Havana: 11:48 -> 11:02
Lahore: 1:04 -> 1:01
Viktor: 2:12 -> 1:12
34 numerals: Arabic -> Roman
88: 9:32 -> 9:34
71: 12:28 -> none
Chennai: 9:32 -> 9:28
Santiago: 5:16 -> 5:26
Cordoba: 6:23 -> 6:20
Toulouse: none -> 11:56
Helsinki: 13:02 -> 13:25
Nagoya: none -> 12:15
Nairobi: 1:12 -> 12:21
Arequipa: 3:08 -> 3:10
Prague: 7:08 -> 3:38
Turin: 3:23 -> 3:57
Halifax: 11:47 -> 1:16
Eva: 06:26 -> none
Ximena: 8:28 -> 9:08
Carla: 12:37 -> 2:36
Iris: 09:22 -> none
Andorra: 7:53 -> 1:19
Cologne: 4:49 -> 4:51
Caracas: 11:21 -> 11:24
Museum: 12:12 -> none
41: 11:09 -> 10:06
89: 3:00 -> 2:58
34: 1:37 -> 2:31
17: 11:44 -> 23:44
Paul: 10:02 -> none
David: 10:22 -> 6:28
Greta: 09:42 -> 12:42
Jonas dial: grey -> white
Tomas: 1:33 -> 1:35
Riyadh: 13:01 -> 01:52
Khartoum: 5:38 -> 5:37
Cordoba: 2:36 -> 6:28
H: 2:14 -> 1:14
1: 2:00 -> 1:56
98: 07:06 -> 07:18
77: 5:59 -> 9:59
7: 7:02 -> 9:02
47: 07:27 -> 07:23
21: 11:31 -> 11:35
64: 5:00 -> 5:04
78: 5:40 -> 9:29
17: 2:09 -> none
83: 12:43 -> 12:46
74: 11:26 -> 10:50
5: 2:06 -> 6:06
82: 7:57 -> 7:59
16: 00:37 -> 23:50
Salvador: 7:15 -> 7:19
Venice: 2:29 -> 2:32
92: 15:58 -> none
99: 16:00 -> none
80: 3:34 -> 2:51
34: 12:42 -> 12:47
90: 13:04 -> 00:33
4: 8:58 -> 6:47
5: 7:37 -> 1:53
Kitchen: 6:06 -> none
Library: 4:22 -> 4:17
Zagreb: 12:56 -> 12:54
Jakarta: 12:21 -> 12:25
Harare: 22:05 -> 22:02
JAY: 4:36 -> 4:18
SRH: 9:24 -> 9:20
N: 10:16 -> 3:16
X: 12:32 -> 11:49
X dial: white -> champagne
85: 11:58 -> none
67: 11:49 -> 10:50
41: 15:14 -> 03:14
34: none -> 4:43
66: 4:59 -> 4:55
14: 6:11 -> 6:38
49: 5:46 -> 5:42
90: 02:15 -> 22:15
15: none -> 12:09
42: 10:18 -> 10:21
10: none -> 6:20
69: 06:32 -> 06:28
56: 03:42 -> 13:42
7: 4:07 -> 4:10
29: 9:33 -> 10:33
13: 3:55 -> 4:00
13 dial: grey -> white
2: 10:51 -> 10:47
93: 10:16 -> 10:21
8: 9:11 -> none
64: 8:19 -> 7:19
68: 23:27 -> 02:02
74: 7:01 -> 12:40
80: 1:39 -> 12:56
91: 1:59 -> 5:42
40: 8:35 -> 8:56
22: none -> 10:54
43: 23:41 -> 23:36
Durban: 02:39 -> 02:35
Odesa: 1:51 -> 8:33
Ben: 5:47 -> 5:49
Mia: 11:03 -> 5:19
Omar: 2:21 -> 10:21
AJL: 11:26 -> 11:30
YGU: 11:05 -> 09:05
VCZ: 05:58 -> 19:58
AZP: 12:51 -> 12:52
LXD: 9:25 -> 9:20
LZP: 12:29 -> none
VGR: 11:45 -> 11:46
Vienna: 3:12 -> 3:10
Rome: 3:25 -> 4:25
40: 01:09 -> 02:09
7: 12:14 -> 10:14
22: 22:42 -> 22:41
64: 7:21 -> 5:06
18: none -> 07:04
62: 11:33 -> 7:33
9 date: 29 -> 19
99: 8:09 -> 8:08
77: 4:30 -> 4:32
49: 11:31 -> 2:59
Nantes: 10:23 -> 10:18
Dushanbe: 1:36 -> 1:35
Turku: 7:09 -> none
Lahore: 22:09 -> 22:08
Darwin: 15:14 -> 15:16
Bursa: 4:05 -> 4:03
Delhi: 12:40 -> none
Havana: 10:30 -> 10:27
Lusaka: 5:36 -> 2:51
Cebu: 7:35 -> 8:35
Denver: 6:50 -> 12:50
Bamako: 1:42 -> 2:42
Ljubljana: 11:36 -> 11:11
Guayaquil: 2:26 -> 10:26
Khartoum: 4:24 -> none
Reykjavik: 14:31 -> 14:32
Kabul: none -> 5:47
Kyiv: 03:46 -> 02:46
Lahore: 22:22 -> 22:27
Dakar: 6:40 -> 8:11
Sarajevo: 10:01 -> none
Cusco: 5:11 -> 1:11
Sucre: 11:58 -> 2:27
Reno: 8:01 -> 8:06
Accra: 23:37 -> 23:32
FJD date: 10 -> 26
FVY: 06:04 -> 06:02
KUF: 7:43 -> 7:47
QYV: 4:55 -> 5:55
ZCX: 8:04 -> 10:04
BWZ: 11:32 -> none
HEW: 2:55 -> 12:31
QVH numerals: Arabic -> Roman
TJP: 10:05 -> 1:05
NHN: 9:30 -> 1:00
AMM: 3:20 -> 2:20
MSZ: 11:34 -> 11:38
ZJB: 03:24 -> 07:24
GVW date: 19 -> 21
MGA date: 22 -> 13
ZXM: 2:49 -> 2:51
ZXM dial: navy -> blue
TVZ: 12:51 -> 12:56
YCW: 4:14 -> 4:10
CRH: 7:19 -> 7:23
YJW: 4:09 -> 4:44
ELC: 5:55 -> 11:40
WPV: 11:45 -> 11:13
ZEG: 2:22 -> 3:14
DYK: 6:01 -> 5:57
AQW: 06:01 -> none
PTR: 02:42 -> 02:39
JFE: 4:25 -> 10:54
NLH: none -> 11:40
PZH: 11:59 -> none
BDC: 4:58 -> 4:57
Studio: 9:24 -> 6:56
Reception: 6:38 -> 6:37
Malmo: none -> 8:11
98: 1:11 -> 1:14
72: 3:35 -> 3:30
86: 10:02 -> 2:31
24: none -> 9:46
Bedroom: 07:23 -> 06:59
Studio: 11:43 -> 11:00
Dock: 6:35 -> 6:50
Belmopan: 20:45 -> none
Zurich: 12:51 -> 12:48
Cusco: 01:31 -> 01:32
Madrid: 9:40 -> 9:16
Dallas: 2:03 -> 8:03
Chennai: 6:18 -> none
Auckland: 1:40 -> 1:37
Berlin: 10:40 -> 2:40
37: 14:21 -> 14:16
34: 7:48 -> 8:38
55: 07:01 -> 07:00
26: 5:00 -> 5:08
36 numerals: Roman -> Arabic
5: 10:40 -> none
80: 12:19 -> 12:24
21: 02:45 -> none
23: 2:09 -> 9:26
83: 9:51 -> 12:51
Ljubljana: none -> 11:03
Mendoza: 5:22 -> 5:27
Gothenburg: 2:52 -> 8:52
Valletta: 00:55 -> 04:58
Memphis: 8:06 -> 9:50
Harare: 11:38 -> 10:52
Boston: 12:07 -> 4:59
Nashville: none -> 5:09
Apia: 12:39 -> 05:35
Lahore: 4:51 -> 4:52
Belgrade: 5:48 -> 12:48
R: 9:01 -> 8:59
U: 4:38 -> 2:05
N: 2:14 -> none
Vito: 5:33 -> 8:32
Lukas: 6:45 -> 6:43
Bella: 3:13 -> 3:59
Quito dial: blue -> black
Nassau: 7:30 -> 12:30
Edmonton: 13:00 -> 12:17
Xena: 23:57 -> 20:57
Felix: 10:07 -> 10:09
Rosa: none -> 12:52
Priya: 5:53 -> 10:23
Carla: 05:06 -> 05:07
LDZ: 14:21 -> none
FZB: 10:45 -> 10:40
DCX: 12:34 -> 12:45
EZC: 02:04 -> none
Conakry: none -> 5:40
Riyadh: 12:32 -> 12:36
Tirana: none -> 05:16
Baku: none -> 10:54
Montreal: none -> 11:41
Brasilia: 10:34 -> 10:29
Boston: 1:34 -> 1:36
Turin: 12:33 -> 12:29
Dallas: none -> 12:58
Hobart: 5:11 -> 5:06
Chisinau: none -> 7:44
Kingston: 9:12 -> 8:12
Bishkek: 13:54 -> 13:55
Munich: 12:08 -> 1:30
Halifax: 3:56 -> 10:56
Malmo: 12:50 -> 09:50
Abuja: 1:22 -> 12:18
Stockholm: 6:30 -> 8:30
+ + + + +
== Ejercicio breve ==
Copia sin cambios las líneas del listado empezando por la primera y terminando en la que contiene "83: 12:43 -> 12:46", con esa línea incluida.

== Resultado a continuación ==
Havana: 11:48 -> 11:02
Lahore: 1:04 -> 1:01
Viktor: 2:12 -> 1:12
34 numerals: Arabic -> Roman
88: 9:32 -> 9:34
71: 12:28 -> none
Chennai: 9:32 -> 9:28
Santiago: 5:16 -> 5:26
Cordoba: 6:23 -> 6:20
Toulouse: none -> 11:56
Helsinki: 13:02 -> 13:25
Nagoya: none -> 12:15
Nairobi: 1:12 -> 12:21
Arequipa: 3:08 -> 3:10
Prague: 7:08 -> 3:38
Turin: 3:23 -> 3:57
Halifax: 11:47 -> 1:16
Eva: 06:26 -> none
Ximena: 8:28 -> 9:08
Carla: 12:37 -> 2:36
Iris: 09:22 -> none
Andorra: 7:53 -> 1:19
Cologne: 4:49 -> 4:51
Caracas: 11:21 -> 11:24
Museum: 12:12 -> none
41: 11:09 -> 10:06
89: 3:00 -> 2:58
34: 1:37 -> 2:31
17: 11:44 -> 23:44
Paul: 10:02 -> none
David: 10:22 -> 6:28
Greta: 09:42 -> 12:42
Jonas dial: grey -> white
Tomas: 1:33 -> 1:35
Riyadh: 13:01 -> 01:52
Khartoum: 5:38 -> 5:37
Cordoba: 2:36 -> 6:28
H: 2:14 -> 1:14
1: 2:00 -> 1:56
98: 07:06 -> 07:18
77: 5:59 -> 9:59
7: 7:02 -> 9:02
47: 07:27 -> 07:23
21: 11:31 -> 11:35
64: 5:00 -> 5:04
78: 5:40 -> 9:29
17: 2:09 -> none
83: 12:43 -> 12:46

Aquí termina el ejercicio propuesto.